━━━ MATERIAL FOR THIS EXERCISE

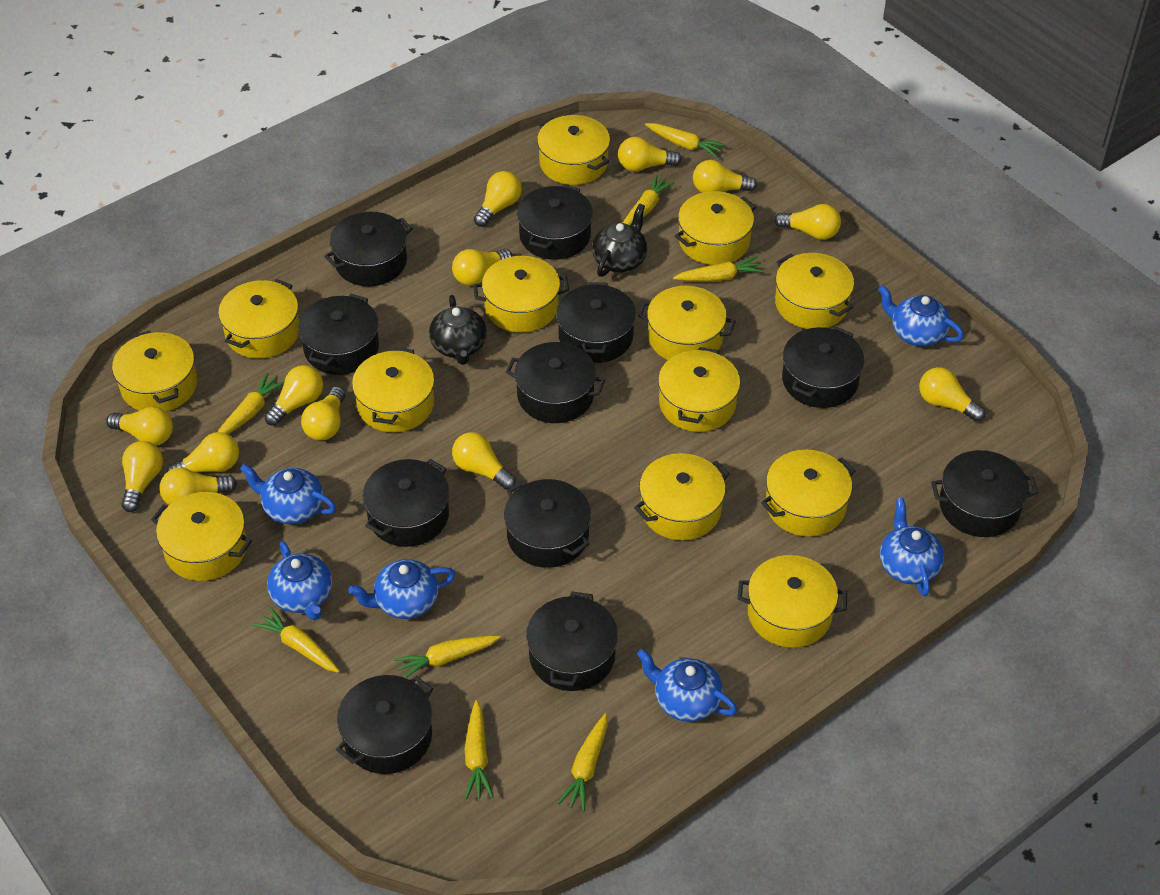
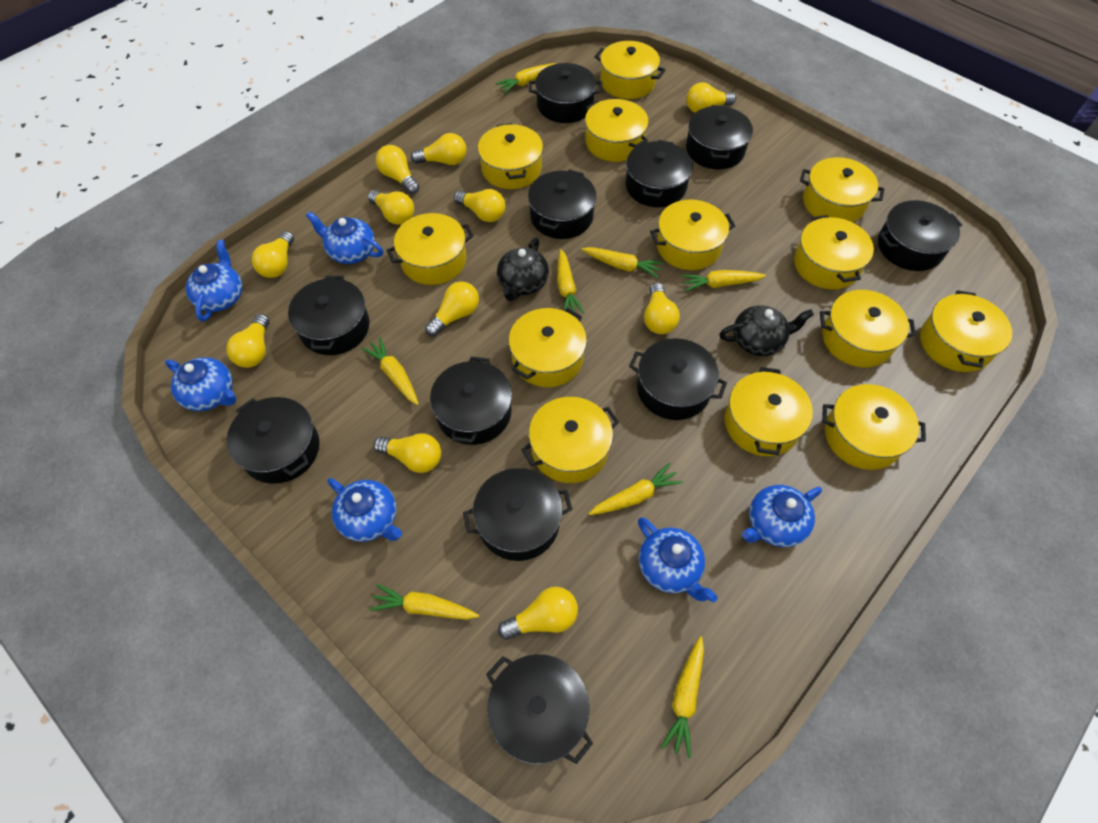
yellow light bulb: 13 -> 11

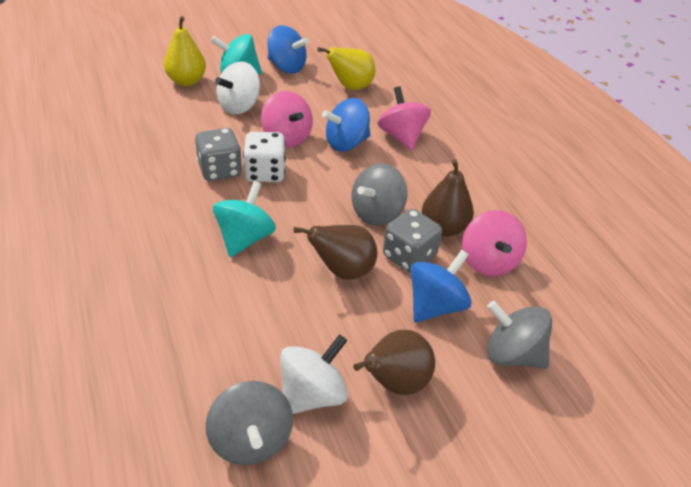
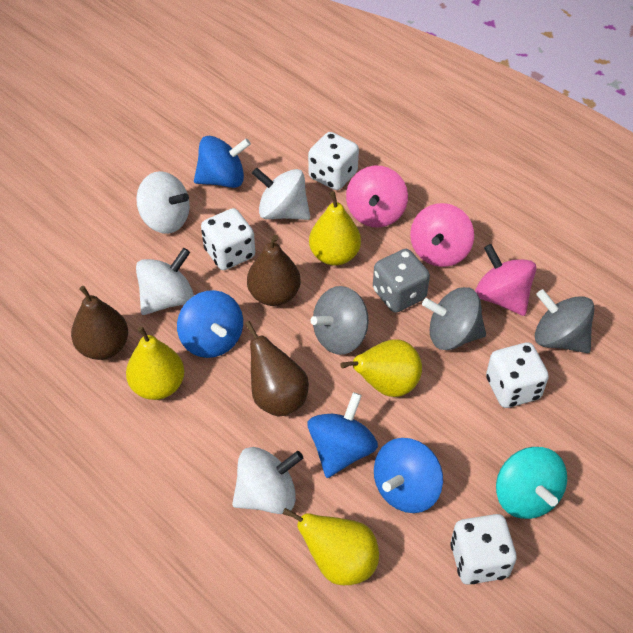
blue spinning top: 3 -> 4
grey dice: 2 -> 1
turquoise spinning top: 2 -> 1
white dice: 1 -> 4
white spinning top: 2 -> 4
yellow pear: 2 -> 4

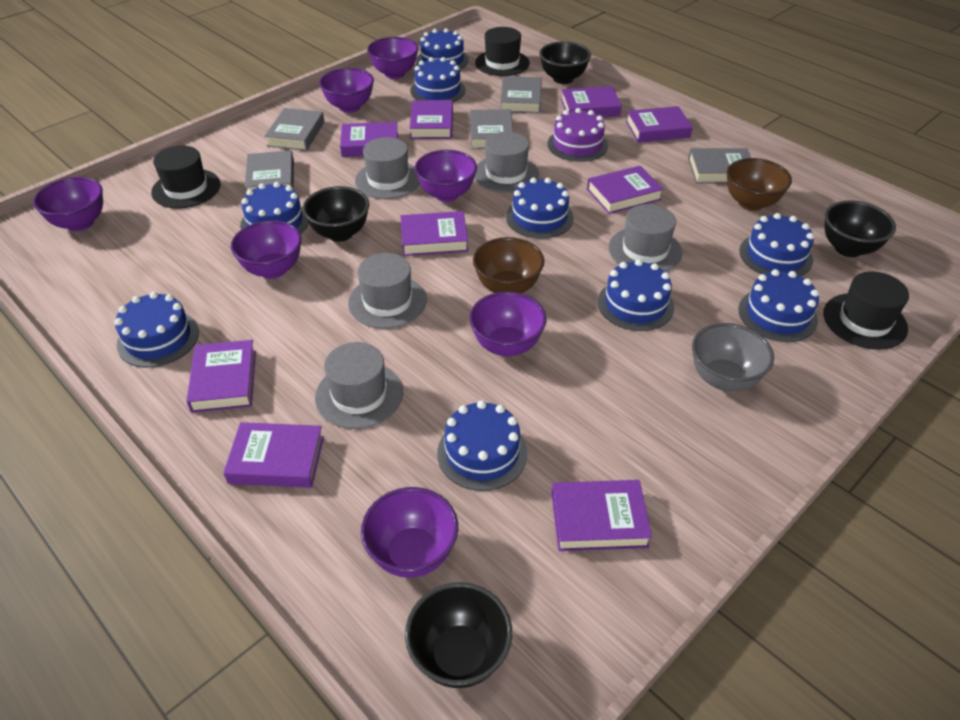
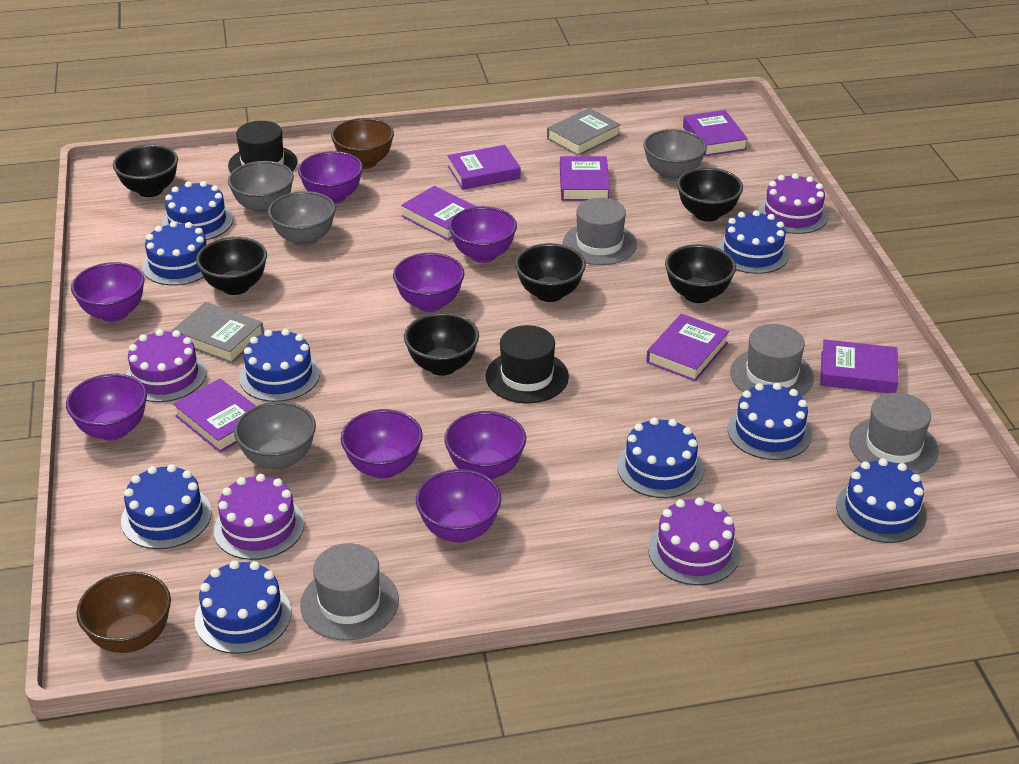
black bowl: 4 -> 6
black hat: 3 -> 2
grey book: 5 -> 2
grey bowl: 1 -> 4
grey hat: 5 -> 4
purple book: 9 -> 7
purple bowl: 7 -> 8
purple cake: 1 -> 4

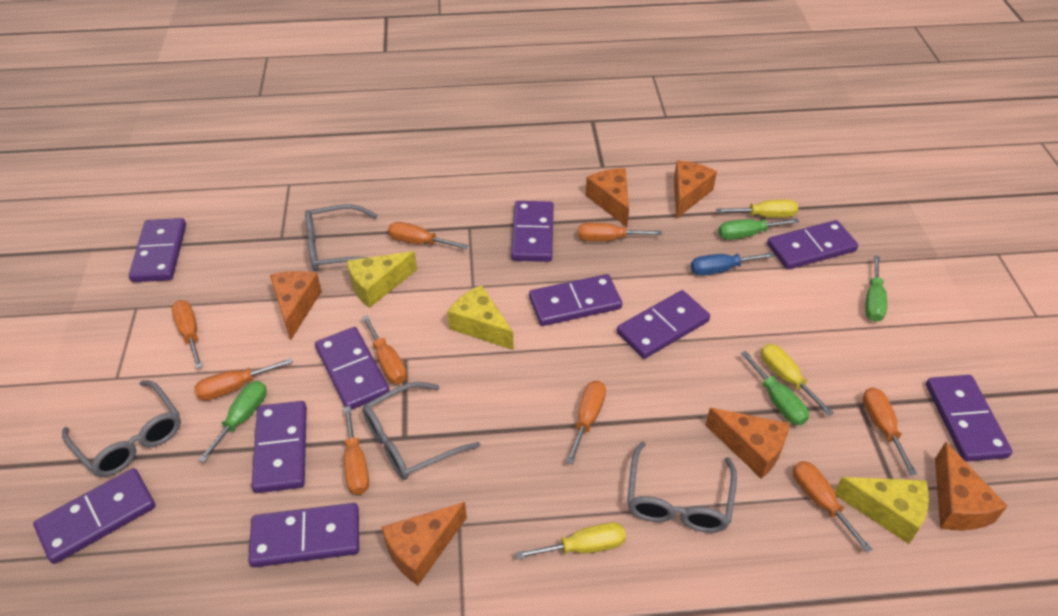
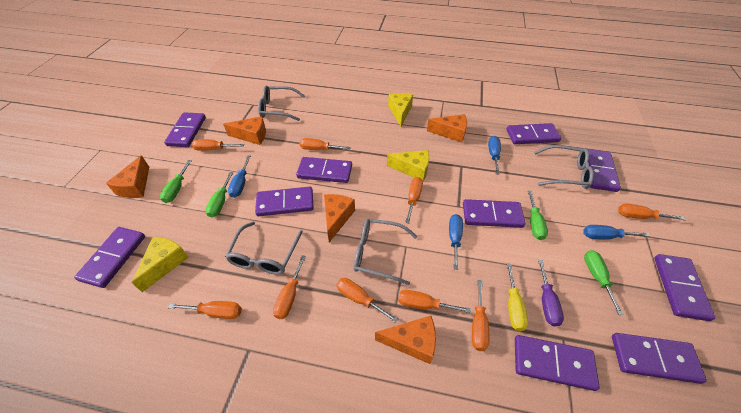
blue screwdriver: 1 -> 4
orange cheese: 6 -> 5
purple screwdriver: 0 -> 1
yellow screwdriver: 3 -> 1

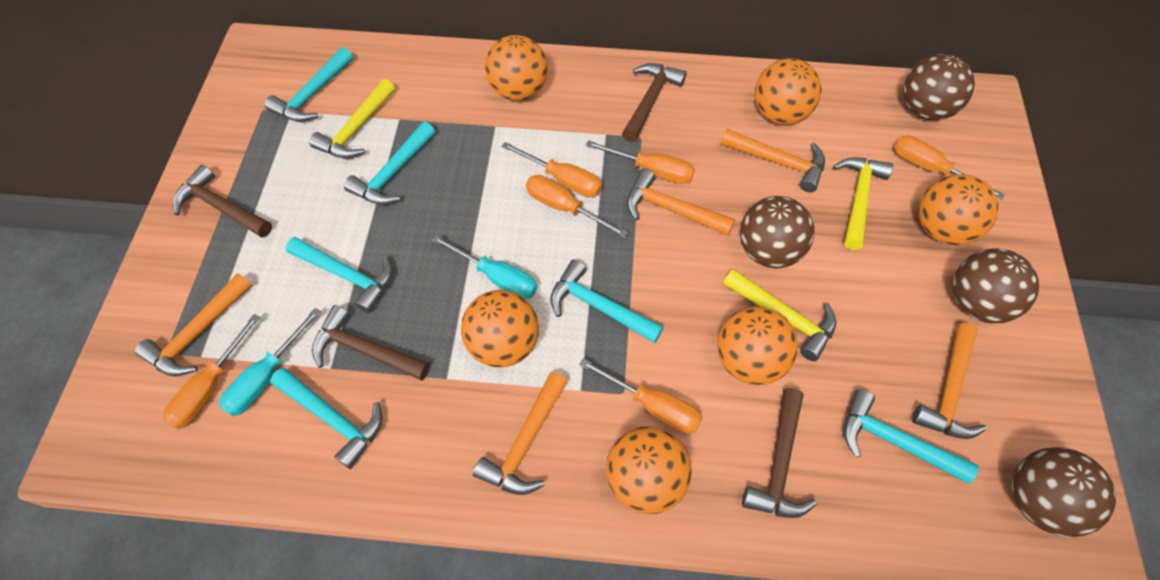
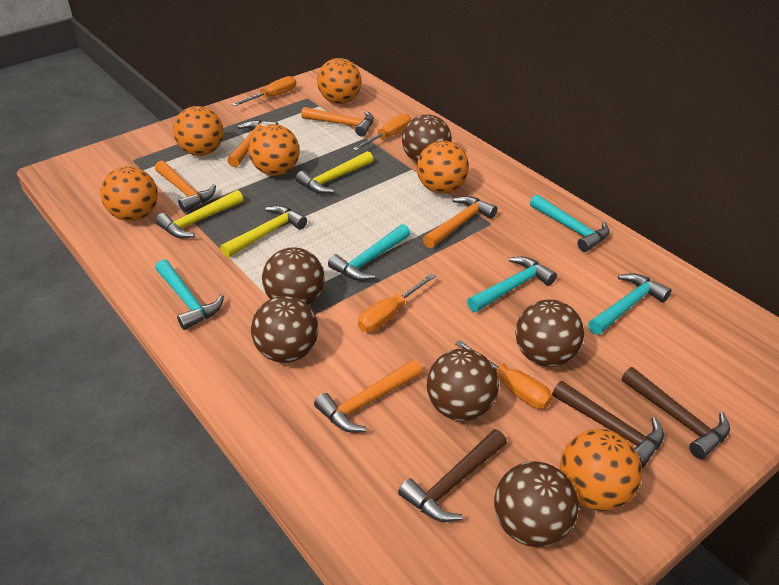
brown ball: 4 -> 6
brown hammer: 4 -> 3
orange screwdriver: 6 -> 4
turquoise hammer: 6 -> 5
turquoise screwdriver: 2 -> 0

━━━━━━

_WHAT IS BEING ASKED_
Keep every word of the material exactly as given. Drop the pictures.

_RESPONSE_
yellow light bulb: 13 -> 11

blue spinning top: 3 -> 4
grey dice: 2 -> 1
turquoise spinning top: 2 -> 1
white dice: 1 -> 4
white spinning top: 2 -> 4
yellow pear: 2 -> 4

black bowl: 4 -> 6
black hat: 3 -> 2
grey book: 5 -> 2
grey bowl: 1 -> 4
grey hat: 5 -> 4
purple book: 9 -> 7
purple bowl: 7 -> 8
purple cake: 1 -> 4

blue screwdriver: 1 -> 4
orange cheese: 6 -> 5
purple screwdriver: 0 -> 1
yellow screwdriver: 3 -> 1

brown ball: 4 -> 6
brown hammer: 4 -> 3
orange screwdriver: 6 -> 4
turquoise hammer: 6 -> 5
turquoise screwdriver: 2 -> 0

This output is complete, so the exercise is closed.